INFORMATION SHOWN
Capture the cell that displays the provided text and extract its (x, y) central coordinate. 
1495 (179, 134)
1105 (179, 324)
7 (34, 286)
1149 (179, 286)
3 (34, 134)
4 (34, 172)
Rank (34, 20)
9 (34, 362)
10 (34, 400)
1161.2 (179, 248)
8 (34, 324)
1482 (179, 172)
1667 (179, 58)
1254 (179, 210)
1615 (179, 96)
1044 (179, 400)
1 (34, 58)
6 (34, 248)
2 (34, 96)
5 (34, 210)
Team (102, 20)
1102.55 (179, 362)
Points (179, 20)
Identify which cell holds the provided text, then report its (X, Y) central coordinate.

TASK DESCRIPTION
Locate each line in the records above that contains the string "provided" and copy those lines out in full.

SOLUTION BELOW
Capture the cell that displays the provided text and extract its (x, y) central coordinate. 
Identify which cell holds the provided text, then report its (X, Y) central coordinate.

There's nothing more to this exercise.